# [GIVEN TASK]
Put each line of the records below into a JSON list of strings, one string per line, with blank lines omitted. Exclude the pictures from the list.

# [PROVIDED RECORDS]
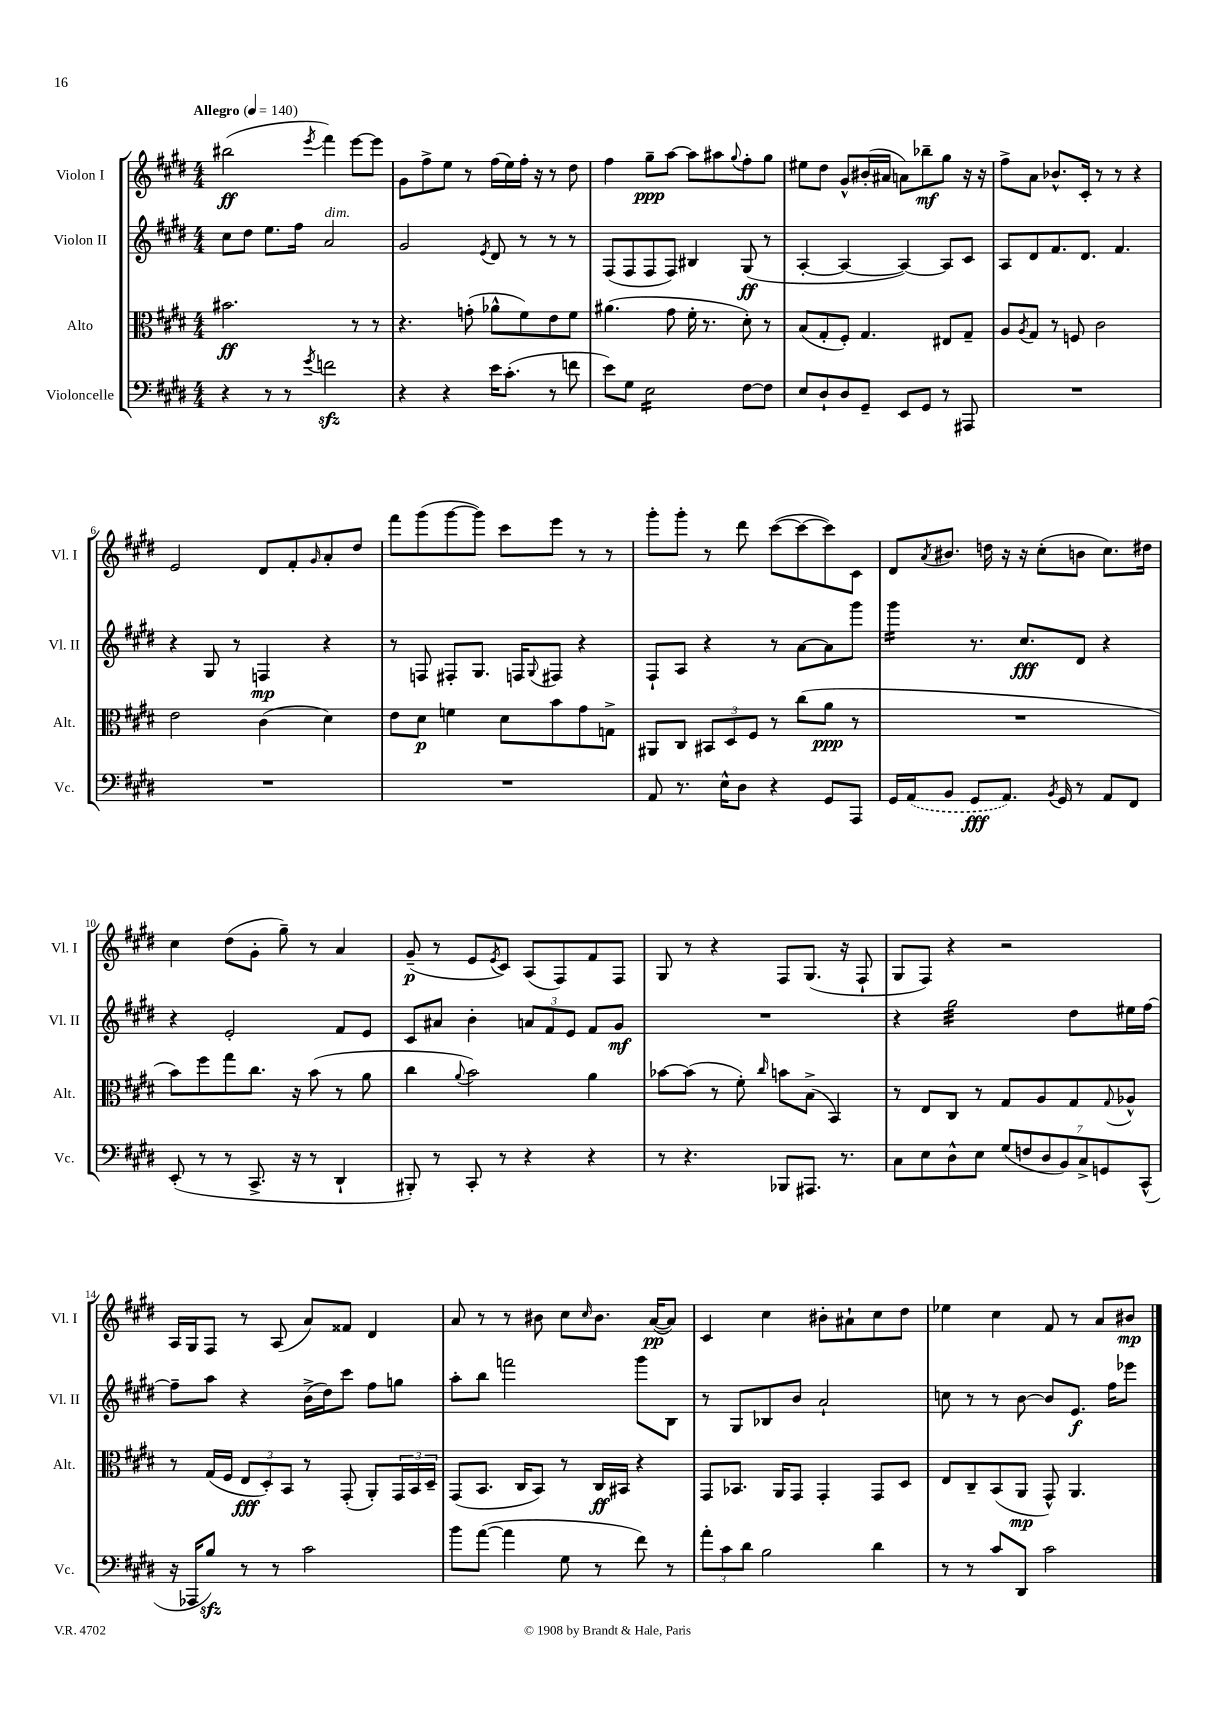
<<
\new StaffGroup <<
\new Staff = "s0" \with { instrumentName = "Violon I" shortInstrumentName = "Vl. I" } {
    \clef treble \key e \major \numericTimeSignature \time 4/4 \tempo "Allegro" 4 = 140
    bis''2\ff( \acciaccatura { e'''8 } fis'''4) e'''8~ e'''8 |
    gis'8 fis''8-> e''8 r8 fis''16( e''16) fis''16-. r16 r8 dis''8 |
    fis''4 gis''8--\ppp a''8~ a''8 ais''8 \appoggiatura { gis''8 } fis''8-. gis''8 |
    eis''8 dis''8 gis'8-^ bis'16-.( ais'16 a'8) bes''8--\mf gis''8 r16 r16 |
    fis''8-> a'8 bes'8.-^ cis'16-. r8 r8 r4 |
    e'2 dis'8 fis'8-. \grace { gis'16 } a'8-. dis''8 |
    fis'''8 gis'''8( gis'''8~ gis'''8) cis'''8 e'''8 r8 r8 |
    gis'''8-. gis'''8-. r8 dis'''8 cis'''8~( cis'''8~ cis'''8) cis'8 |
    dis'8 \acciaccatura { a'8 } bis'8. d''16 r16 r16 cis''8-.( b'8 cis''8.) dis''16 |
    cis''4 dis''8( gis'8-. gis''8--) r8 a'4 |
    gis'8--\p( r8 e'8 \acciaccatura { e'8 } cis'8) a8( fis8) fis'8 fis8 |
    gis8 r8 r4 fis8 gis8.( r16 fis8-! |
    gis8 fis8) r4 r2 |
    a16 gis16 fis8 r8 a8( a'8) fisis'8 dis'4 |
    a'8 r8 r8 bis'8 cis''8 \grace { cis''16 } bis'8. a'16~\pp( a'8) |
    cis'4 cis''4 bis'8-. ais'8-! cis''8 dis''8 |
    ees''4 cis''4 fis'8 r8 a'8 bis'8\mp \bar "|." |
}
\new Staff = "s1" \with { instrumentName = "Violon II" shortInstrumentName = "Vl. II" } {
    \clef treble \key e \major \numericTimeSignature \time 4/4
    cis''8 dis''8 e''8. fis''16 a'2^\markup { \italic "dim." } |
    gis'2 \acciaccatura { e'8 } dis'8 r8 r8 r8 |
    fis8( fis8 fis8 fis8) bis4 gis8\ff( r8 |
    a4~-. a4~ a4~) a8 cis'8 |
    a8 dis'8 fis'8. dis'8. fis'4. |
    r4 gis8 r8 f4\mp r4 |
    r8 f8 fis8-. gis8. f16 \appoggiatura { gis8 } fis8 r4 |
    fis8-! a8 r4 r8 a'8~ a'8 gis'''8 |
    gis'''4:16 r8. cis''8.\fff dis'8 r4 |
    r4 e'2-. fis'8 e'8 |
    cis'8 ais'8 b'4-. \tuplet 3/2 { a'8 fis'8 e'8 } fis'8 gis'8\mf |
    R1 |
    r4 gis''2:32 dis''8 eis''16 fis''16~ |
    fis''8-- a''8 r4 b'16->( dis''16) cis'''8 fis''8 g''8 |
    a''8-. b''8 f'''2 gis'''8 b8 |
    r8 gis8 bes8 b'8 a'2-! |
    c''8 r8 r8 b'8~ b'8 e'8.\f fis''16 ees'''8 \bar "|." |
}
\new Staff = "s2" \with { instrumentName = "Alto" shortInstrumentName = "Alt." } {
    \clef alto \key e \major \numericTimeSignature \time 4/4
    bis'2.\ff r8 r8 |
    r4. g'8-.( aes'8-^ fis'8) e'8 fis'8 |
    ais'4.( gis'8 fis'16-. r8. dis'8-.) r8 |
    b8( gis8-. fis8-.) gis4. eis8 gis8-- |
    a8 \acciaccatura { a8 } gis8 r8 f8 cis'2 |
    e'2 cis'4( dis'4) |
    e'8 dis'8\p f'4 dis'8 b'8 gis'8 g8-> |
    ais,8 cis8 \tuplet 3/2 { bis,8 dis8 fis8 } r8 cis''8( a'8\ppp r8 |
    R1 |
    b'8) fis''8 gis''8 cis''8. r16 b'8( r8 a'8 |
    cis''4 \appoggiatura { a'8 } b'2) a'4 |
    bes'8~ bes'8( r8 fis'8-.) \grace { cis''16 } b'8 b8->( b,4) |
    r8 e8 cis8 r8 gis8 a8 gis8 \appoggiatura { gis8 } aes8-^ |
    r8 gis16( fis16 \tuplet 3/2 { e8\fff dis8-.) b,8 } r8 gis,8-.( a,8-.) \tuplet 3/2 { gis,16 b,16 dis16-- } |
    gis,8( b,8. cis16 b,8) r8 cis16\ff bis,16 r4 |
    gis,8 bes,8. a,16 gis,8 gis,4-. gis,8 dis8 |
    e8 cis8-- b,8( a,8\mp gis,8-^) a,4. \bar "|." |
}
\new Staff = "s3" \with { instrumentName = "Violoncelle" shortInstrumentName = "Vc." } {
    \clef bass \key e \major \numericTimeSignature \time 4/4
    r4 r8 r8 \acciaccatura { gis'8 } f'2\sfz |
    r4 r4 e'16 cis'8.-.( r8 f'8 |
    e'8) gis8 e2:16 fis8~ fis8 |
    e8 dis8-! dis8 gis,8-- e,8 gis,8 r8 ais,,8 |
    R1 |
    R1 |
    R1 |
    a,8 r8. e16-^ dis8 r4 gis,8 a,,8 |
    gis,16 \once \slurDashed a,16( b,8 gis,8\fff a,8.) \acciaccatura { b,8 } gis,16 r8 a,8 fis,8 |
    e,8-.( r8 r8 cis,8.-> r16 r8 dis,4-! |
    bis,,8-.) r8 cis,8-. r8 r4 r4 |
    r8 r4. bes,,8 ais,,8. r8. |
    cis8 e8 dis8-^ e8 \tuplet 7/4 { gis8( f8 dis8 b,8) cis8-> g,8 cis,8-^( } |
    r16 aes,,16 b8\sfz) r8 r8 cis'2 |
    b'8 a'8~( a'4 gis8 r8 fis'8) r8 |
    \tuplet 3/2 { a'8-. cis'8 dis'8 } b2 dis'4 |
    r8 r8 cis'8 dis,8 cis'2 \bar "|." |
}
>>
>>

# [WRITTEN ANSWER]
[
  "<<",
  "\\new StaffGroup <<",
  "\\new Staff = \"s0\" \\with { instrumentName = \"Violon I\" shortInstrumentName = \"Vl. I\" } {",
  "    \\clef treble \\key e \\major \\numericTimeSignature \\time 4/4 \\tempo \"Allegro\" 4 = 140",
  "    bis''2\\ff( \\acciaccatura { e'''8 } fis'''4) e'''8~ e'''8 |",
  "    gis'8 fis''8-> e''8 r8 fis''16( e''16) fis''16-. r16 r8 dis''8 |",
  "    fis''4 gis''8--\\ppp a''8~ a''8 ais''8 \\appoggiatura { gis''8 } fis''8-. gis''8 |",
  "    eis''8 dis''8 gis'8-^ bis'16-.( ais'16 a'8) bes''8--\\mf gis''8 r16 r16 |",
  "    fis''8-> a'8 bes'8.-^ cis'16-. r8 r8 r4 |",
  "    e'2 dis'8 fis'8-. \\grace { gis'16 } a'8-. dis''8 |",
  "    fis'''8 gis'''8( gis'''8~ gis'''8) cis'''8 e'''8 r8 r8 |",
  "    gis'''8-. gis'''8-. r8 dis'''8 cis'''8~( cis'''8~ cis'''8) cis'8 |",
  "    dis'8 \\acciaccatura { a'8 } bis'8. d''16 r16 r16 cis''8-.( b'8 cis''8.) dis''16 |",
  "    cis''4 dis''8( gis'8-. gis''8--) r8 a'4 |",
  "    gis'8--\\p( r8 e'8 \\acciaccatura { e'8 } cis'8) a8( fis8) fis'8 fis8 |",
  "    gis8 r8 r4 fis8 gis8.( r16 fis8-! |",
  "    gis8 fis8) r4 r2 |",
  "    a16 gis16 fis8 r8 a8( a'8) fisis'8 dis'4 |",
  "    a'8 r8 r8 bis'8 cis''8 \\grace { cis''16 } bis'8. a'16~\\pp( a'8) |",
  "    cis'4 cis''4 bis'8-. ais'8-! cis''8 dis''8 |",
  "    ees''4 cis''4 fis'8 r8 a'8 bis'8\\mp \\bar \"|.\" |",
  "}",
  "\\new Staff = \"s1\" \\with { instrumentName = \"Violon II\" shortInstrumentName = \"Vl. II\" } {",
  "    \\clef treble \\key e \\major \\numericTimeSignature \\time 4/4",
  "    cis''8 dis''8 e''8. fis''16 a'2^\\markup { \\italic \"dim.\" } |",
  "    gis'2 \\acciaccatura { e'8 } dis'8 r8 r8 r8 |",
  "    fis8( fis8 fis8 fis8) bis4 gis8\\ff( r8 |",
  "    a4~-. a4~ a4~) a8 cis'8 |",
  "    a8 dis'8 fis'8. dis'8. fis'4. |",
  "    r4 gis8 r8 f4\\mp r4 |",
  "    r8 f8 fis8-. gis8. f16 \\appoggiatura { gis8 } fis8 r4 |",
  "    fis8-! a8 r4 r8 a'8~ a'8 gis'''8 |",
  "    gis'''4:16 r8. cis''8.\\fff dis'8 r4 |",
  "    r4 e'2-. fis'8 e'8 |",
  "    cis'8 ais'8 b'4-. \\tuplet 3/2 { a'8 fis'8 e'8 } fis'8 gis'8\\mf |",
  "    R1 |",
  "    r4 gis''2:32 dis''8 eis''16 fis''16~ |",
  "    fis''8-- a''8 r4 b'16->( dis''16) cis'''8 fis''8 g''8 |",
  "    a''8-. b''8 f'''2 gis'''8 b8 |",
  "    r8 gis8 bes8 b'8 a'2-! |",
  "    c''8 r8 r8 b'8~ b'8 e'8.\\f fis''16 ees'''8 \\bar \"|.\" |",
  "}",
  "\\new Staff = \"s2\" \\with { instrumentName = \"Alto\" shortInstrumentName = \"Alt.\" } {",
  "    \\clef alto \\key e \\major \\numericTimeSignature \\time 4/4",
  "    bis'2.\\ff r8 r8 |",
  "    r4. g'8-.( aes'8-^ fis'8) e'8 fis'8 |",
  "    ais'4.( gis'8 fis'16-. r8. dis'8-.) r8 |",
  "    b8( gis8-. fis8-.) gis4. eis8 gis8-- |",
  "    a8 \\acciaccatura { a8 } gis8 r8 f8 cis'2 |",
  "    e'2 cis'4( dis'4) |",
  "    e'8 dis'8\\p f'4 dis'8 b'8 gis'8 g8-> |",
  "    ais,8 cis8 \\tuplet 3/2 { bis,8 dis8 fis8 } r8 cis''8( a'8\\ppp r8 |",
  "    R1 |",
  "    b'8) fis''8 gis''8 cis''8. r16 b'8( r8 a'8 |",
  "    cis''4 \\appoggiatura { a'8 } b'2) a'4 |",
  "    bes'8~ bes'8( r8 fis'8-.) \\grace { cis''16 } b'8 b8->( b,4) |",
  "    r8 e8 cis8 r8 gis8 a8 gis8 \\appoggiatura { gis8 } aes8-^ |",
  "    r8 gis16( fis16 \\tuplet 3/2 { e8\\fff dis8-.) b,8 } r8 gis,8-.( a,8-.) \\tuplet 3/2 { gis,16 b,16 dis16-- } |",
  "    gis,8( b,8. cis16 b,8) r8 cis16\\ff bis,16 r4 |",
  "    gis,8 bes,8. a,16 gis,8 gis,4-. gis,8 dis8 |",
  "    e8 cis8-- b,8( a,8\\mp gis,8-^) a,4. \\bar \"|.\" |",
  "}",
  "\\new Staff = \"s3\" \\with { instrumentName = \"Violoncelle\" shortInstrumentName = \"Vc.\" } {",
  "    \\clef bass \\key e \\major \\numericTimeSignature \\time 4/4",
  "    r4 r8 r8 \\acciaccatura { gis'8 } f'2\\sfz |",
  "    r4 r4 e'16 cis'8.-.( r8 f'8 |",
  "    e'8) gis8 e2:16 fis8~ fis8 |",
  "    e8 dis8-! dis8 gis,8-- e,8 gis,8 r8 ais,,8 |",
  "    R1 |",
  "    R1 |",
  "    R1 |",
  "    a,8 r8. e16-^ dis8 r4 gis,8 a,,8 |",
  "    gis,16 \\once \\slurDashed a,16( b,8 gis,8\\fff a,8.) \\acciaccatura { b,8 } gis,16 r8 a,8 fis,8 |",
  "    e,8-.( r8 r8 cis,8.-> r16 r8 dis,4-! |",
  "    bis,,8-.) r8 cis,8-. r8 r4 r4 |",
  "    r8 r4. bes,,8 ais,,8. r8. |",
  "    cis8 e8 dis8-^ e8 \\tuplet 7/4 { gis8( f8 dis8 b,8) cis8-> g,8 cis,8-^( } |",
  "    r16 aes,,16 b8\\sfz) r8 r8 cis'2 |",
  "    b'8 a'8~( a'4 gis8 r8 fis'8) r8 |",
  "    \\tuplet 3/2 { a'8-. cis'8 dis'8 } b2 dis'4 |",
  "    r8 r8 cis'8 dis,8 cis'2 \\bar \"|.\" |",
  "}",
  ">>",
  ">>"
]